What this task involves: Your answer should consist only of the lines below from the one with "before: hat/turquoise" through the one with "pos2: [432, 122, 37, 57]", copied exactly.

Source material:
☆ ☆ ☆ ☆ ☆ ☆ ☆

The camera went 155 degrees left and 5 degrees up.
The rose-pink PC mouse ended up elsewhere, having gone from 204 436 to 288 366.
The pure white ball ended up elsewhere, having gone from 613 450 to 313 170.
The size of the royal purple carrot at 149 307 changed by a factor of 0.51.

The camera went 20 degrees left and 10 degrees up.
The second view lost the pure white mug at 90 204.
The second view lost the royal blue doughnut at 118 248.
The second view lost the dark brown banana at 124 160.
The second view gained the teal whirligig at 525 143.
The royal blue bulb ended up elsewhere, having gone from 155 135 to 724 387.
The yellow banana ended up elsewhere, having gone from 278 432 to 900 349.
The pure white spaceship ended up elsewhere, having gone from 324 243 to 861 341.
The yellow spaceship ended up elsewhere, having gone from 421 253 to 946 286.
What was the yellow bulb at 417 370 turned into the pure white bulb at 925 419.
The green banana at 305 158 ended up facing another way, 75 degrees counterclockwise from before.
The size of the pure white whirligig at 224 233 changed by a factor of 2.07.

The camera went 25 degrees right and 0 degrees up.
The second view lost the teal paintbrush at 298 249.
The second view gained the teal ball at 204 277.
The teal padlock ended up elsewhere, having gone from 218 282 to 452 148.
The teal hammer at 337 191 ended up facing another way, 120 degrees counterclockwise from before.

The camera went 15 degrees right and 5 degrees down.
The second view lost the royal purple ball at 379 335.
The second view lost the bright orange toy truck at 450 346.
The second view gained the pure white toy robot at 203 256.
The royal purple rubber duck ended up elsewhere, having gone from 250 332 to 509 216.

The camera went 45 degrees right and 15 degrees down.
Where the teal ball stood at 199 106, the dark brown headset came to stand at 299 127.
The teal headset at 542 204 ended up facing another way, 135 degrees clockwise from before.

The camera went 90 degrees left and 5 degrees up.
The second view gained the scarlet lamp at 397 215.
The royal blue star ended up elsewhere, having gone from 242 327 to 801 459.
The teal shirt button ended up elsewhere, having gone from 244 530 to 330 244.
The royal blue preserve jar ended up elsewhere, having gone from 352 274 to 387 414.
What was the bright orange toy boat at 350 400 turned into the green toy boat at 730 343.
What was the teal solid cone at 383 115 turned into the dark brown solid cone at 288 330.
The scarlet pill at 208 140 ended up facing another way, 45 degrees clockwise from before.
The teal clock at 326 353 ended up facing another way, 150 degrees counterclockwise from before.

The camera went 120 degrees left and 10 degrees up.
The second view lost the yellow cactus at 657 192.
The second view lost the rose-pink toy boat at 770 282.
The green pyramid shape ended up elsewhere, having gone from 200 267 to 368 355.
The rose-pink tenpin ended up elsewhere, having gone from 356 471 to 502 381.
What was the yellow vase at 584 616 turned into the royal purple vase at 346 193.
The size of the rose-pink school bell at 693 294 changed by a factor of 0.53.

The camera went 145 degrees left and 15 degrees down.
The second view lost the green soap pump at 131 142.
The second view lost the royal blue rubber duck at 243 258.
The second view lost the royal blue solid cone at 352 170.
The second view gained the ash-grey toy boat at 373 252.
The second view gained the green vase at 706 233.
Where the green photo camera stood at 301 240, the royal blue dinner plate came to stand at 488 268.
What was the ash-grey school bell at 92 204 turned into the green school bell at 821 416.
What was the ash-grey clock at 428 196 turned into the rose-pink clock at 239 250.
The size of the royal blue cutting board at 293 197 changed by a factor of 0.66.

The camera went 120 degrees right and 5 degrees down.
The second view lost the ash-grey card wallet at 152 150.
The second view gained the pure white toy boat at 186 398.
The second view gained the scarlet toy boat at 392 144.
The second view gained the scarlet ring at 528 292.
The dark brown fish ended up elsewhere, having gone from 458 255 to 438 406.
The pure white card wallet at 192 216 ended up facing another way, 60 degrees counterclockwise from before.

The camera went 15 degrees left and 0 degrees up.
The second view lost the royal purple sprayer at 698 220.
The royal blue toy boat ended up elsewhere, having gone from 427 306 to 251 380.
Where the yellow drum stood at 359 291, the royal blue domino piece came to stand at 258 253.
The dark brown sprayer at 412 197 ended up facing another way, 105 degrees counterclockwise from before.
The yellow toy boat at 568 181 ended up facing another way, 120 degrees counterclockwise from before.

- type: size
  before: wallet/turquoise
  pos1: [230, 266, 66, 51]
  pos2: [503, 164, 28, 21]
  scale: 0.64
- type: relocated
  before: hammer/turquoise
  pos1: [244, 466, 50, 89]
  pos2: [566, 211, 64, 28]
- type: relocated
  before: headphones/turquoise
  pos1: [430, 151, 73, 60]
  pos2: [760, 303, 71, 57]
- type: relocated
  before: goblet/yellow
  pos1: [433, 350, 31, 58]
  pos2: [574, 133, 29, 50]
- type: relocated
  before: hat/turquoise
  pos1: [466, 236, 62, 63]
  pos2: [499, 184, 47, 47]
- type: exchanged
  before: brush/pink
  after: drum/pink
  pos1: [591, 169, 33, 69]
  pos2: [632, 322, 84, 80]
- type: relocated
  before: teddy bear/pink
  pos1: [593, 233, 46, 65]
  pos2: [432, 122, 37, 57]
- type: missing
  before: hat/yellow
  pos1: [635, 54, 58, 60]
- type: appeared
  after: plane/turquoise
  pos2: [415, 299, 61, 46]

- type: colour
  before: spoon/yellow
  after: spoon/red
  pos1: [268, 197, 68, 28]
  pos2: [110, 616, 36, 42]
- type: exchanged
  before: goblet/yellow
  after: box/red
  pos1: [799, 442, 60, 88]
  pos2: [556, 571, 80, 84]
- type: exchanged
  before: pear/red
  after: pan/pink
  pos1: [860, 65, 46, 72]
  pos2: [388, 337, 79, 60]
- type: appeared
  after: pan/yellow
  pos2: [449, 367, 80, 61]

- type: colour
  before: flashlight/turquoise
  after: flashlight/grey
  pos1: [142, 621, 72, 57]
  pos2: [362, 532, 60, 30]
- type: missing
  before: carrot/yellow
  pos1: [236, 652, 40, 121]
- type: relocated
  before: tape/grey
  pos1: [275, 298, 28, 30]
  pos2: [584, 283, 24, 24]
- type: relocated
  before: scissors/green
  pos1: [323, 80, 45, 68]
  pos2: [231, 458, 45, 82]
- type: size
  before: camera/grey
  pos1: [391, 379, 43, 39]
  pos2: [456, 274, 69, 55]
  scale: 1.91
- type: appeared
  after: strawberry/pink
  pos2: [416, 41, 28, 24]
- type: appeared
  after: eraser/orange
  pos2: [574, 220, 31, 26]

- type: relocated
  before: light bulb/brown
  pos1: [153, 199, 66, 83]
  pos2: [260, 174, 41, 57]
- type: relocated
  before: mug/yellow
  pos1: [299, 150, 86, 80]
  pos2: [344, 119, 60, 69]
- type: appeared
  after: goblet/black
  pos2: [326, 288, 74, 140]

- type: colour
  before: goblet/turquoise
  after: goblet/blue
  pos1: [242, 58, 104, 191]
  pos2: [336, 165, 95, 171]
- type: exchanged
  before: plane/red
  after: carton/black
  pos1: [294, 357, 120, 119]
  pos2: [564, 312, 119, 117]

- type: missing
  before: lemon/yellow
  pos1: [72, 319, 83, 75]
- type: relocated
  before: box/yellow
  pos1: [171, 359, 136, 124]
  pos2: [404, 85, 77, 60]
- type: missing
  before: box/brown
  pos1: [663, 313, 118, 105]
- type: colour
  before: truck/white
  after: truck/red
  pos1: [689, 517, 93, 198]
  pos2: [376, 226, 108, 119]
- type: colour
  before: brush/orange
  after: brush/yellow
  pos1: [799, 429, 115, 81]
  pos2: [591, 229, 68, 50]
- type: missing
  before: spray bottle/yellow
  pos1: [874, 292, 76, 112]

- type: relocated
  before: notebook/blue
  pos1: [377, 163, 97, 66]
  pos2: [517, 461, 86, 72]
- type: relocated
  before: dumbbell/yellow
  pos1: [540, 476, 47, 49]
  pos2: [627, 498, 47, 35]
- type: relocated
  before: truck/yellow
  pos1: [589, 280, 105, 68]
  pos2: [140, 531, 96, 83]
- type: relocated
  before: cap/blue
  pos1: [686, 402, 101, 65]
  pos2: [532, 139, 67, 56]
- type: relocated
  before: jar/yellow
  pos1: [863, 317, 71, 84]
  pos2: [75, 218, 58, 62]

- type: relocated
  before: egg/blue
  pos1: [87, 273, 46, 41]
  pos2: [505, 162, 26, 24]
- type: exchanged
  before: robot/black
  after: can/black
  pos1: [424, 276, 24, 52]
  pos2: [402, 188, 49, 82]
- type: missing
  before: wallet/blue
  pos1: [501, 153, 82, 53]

☆ ☆ ☆ ☆ ☆ ☆ ☆

Task output:
  before: hat/turquoise
  pos1: [466, 236, 62, 63]
  pos2: [499, 184, 47, 47]
- type: exchanged
  before: brush/pink
  after: drum/pink
  pos1: [591, 169, 33, 69]
  pos2: [632, 322, 84, 80]
- type: relocated
  before: teddy bear/pink
  pos1: [593, 233, 46, 65]
  pos2: [432, 122, 37, 57]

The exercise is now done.